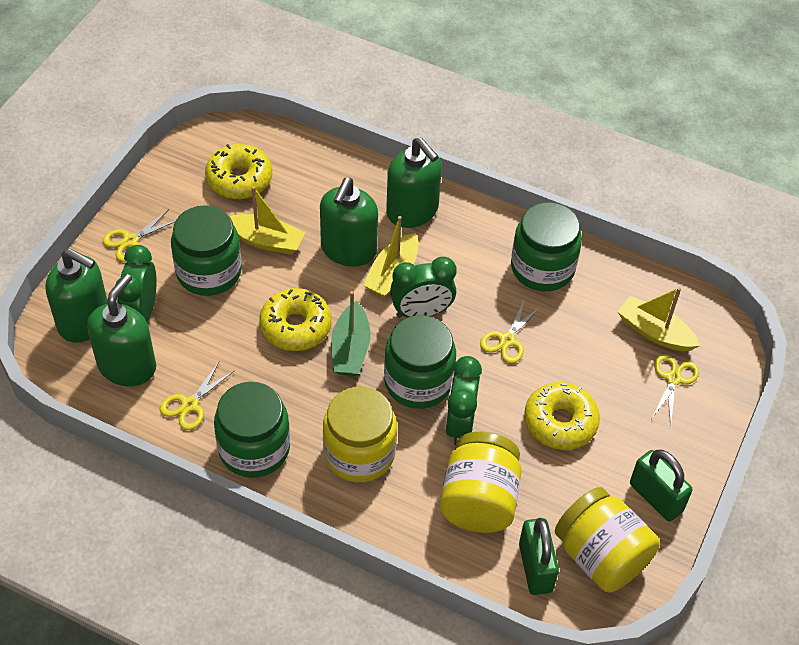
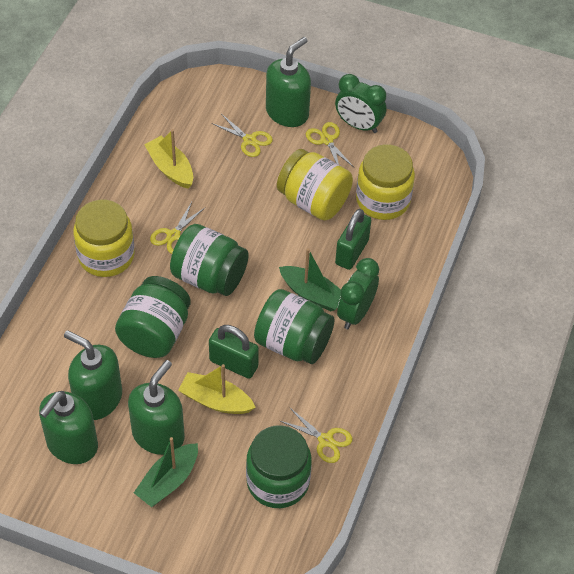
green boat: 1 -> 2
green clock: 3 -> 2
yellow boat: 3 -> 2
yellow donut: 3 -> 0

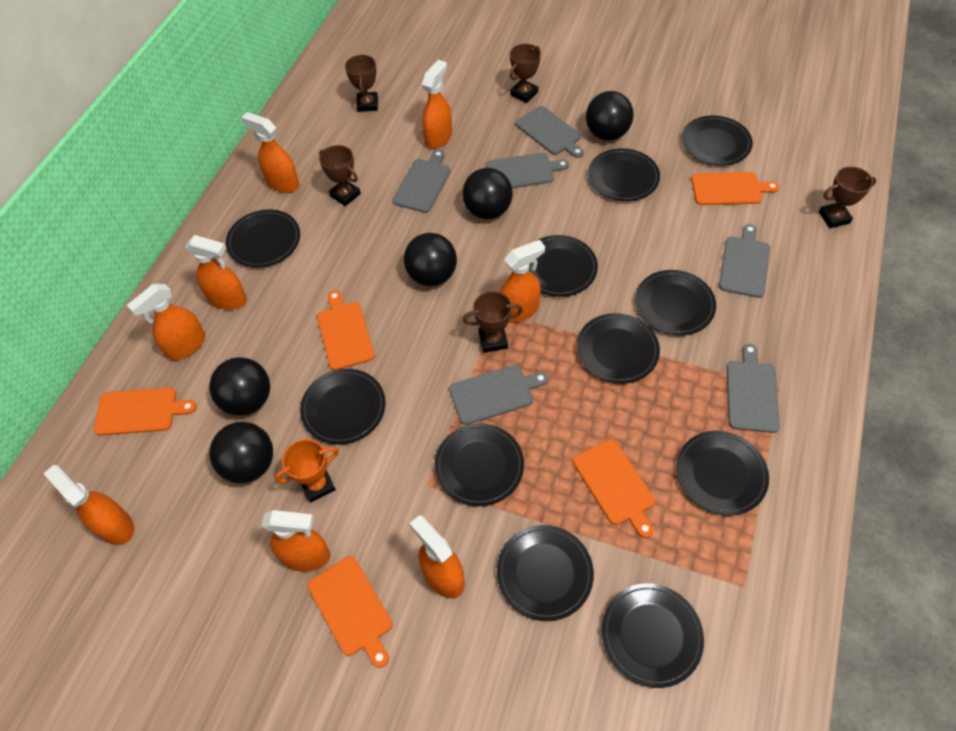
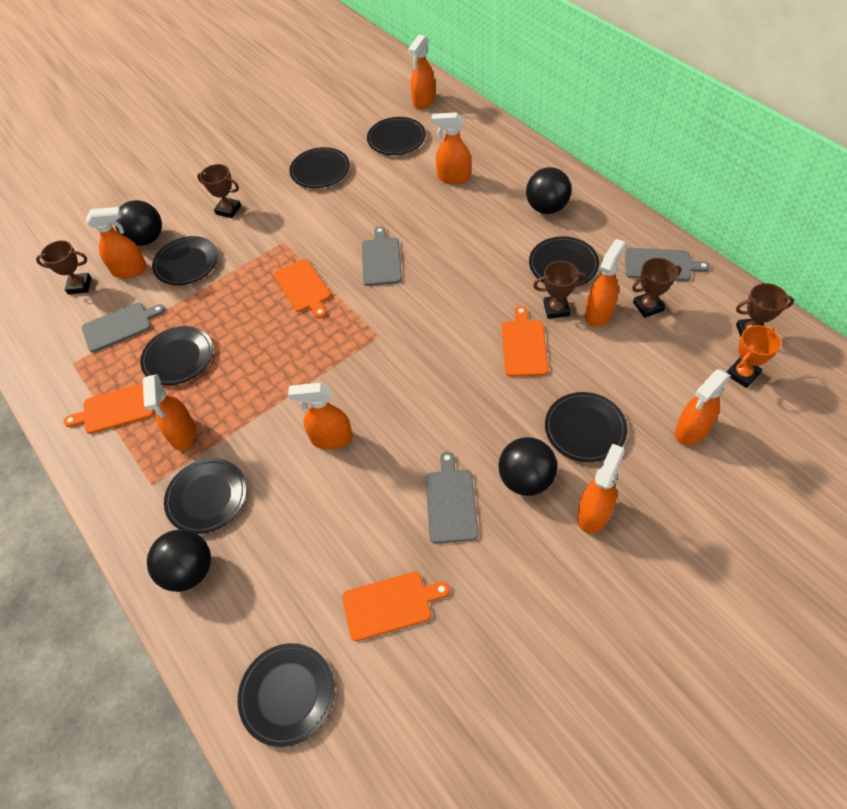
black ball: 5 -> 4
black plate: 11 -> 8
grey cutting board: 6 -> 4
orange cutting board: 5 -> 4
* * *
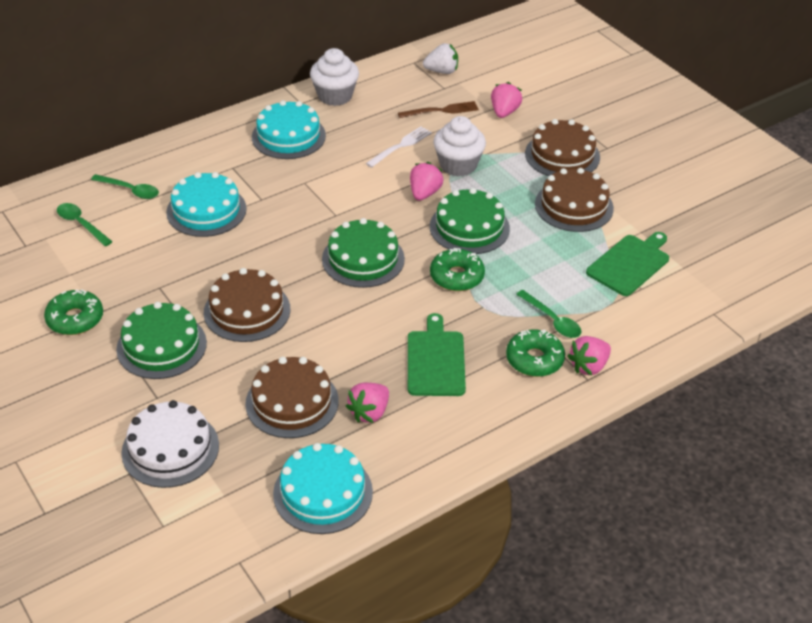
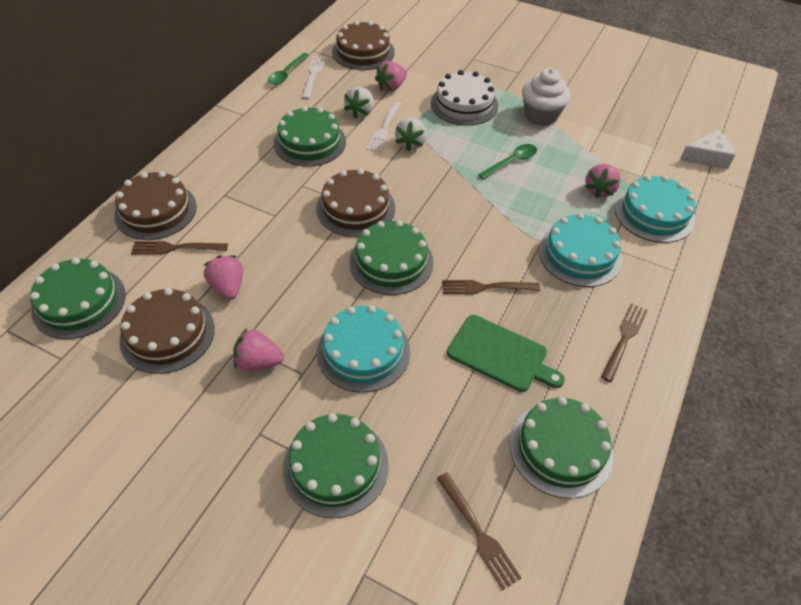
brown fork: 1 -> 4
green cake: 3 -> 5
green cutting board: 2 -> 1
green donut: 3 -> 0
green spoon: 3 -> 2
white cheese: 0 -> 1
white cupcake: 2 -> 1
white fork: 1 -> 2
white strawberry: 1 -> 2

Work order
Each line that holds the word "board" should be extracted from the records.

Written response
grey cutting board: 6 -> 4
orange cutting board: 5 -> 4
green cutting board: 2 -> 1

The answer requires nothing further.